Data excerpts:
┄┄┄┄┄┄┄┄┄┄
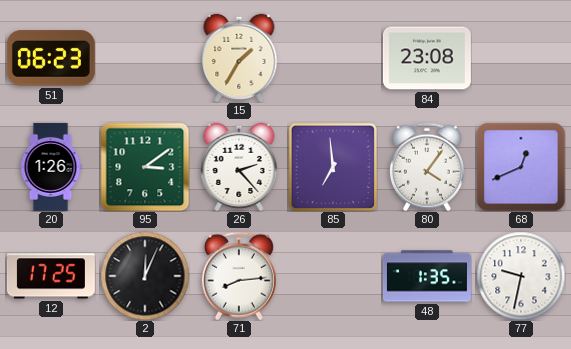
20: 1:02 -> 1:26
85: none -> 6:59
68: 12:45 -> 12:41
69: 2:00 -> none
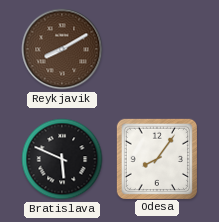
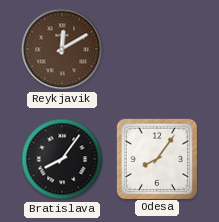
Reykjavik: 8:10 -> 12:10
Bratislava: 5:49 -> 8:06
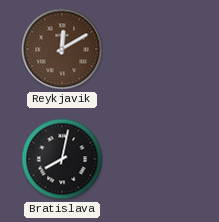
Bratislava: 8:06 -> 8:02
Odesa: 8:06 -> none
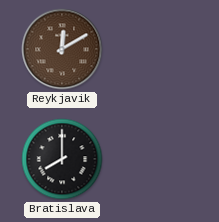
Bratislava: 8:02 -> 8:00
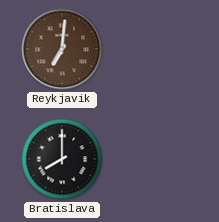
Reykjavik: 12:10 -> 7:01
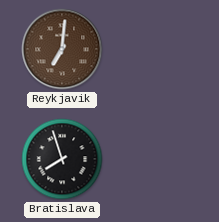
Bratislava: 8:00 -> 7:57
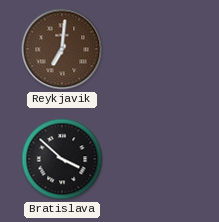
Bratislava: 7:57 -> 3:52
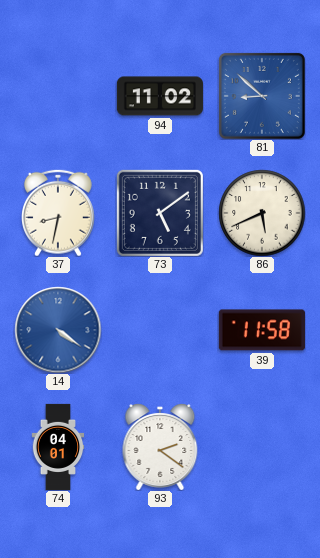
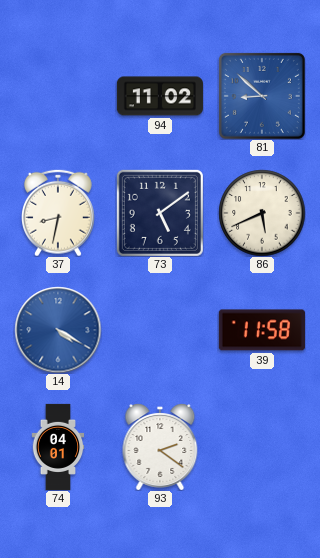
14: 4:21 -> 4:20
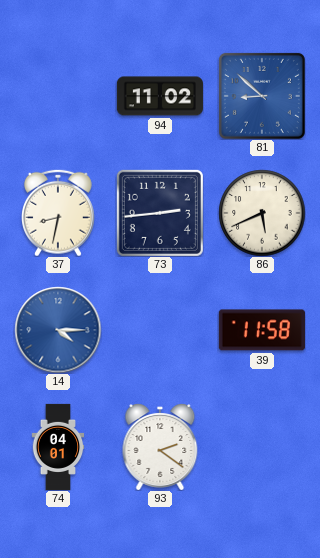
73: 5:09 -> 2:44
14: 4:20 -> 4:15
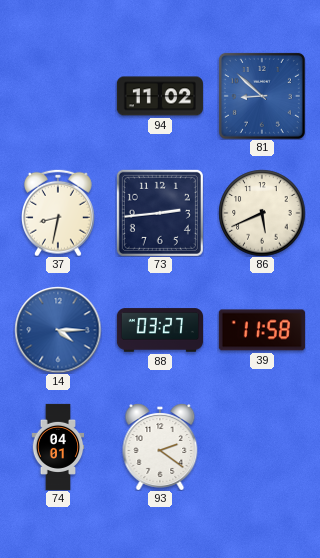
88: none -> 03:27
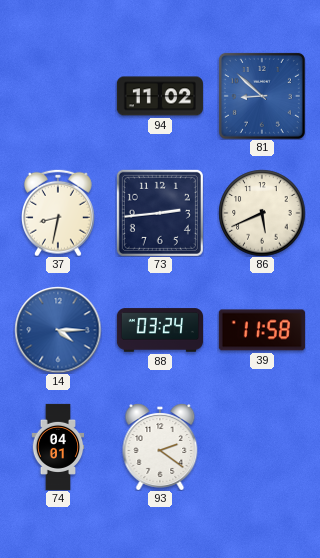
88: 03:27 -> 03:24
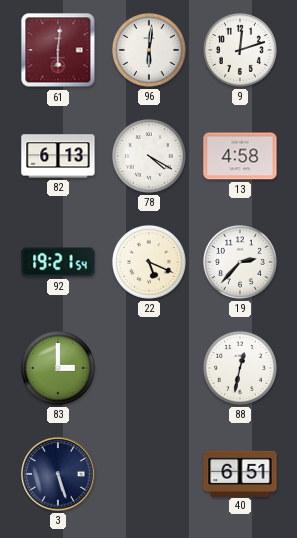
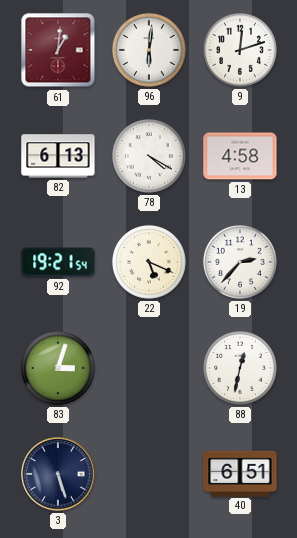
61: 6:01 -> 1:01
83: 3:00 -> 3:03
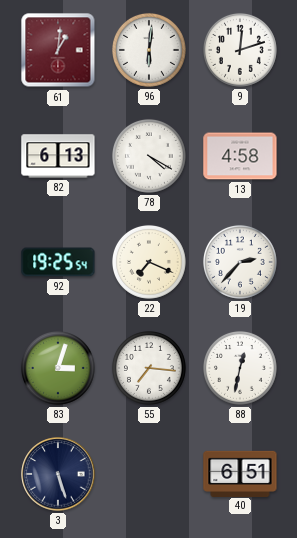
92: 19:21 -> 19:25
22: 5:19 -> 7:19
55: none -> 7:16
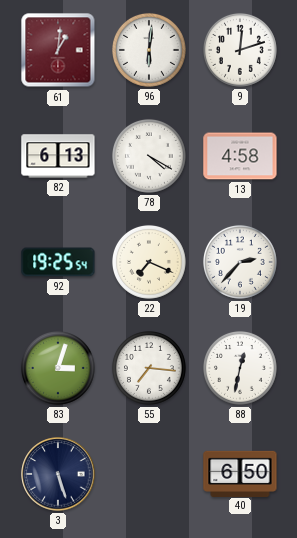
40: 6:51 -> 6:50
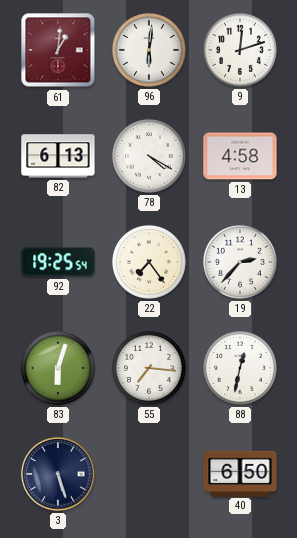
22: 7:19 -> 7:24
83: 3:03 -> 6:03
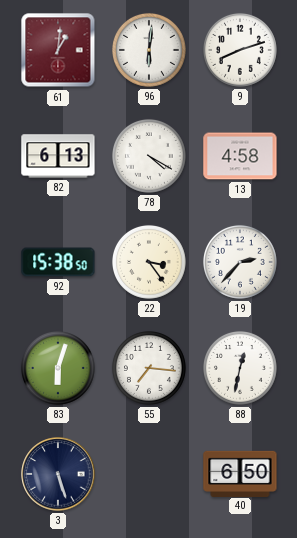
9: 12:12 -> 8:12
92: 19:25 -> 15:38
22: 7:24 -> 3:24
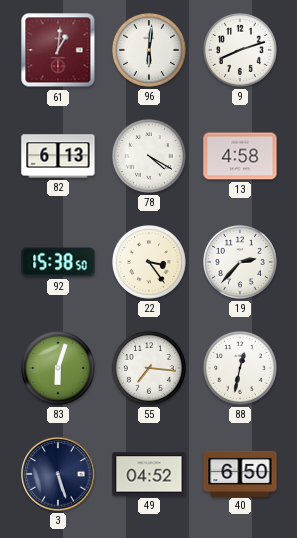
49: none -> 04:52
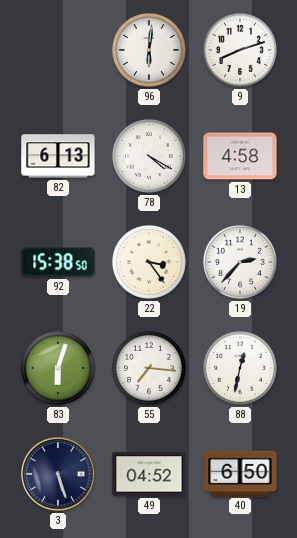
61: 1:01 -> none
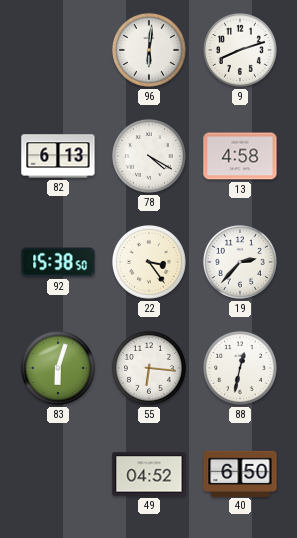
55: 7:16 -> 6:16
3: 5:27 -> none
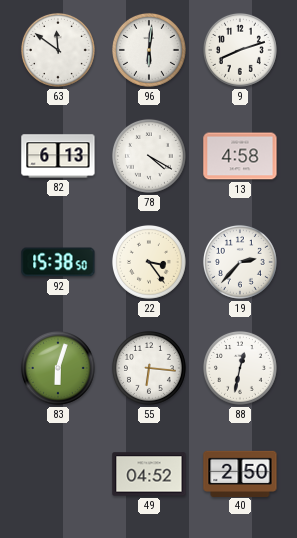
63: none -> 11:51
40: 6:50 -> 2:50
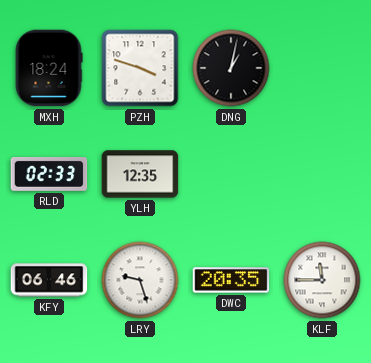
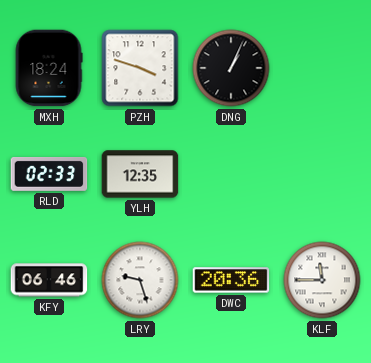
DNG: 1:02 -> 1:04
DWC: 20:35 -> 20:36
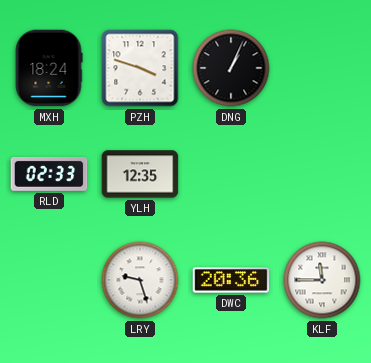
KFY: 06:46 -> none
┄┄┄┄┄┄┄┄┄┄
_Goal of the exercise_. Swap "Bratislava" for "Vienna" in the lines from the start of the records through the line containing "40: 6:51 -> 6:50", inclusive, and write those lines out again with nothing else changed. Leave the pictures out of your answer.

_Right answer_.
20: 1:02 -> 1:26
85: none -> 6:59
68: 12:45 -> 12:41
69: 2:00 -> none
Reykjavik: 8:10 -> 12:10
Vienna: 5:49 -> 8:06
Vienna: 8:06 -> 8:02
Odesa: 8:06 -> none
Vienna: 8:02 -> 8:00
Reykjavik: 12:10 -> 7:01
Vienna: 8:00 -> 7:57
Vienna: 7:57 -> 3:52
14: 4:21 -> 4:20
73: 5:09 -> 2:44
14: 4:20 -> 4:15
88: none -> 03:27
88: 03:27 -> 03:24
61: 6:01 -> 1:01
83: 3:00 -> 3:03
92: 19:21 -> 19:25
22: 5:19 -> 7:19
55: none -> 7:16
40: 6:51 -> 6:50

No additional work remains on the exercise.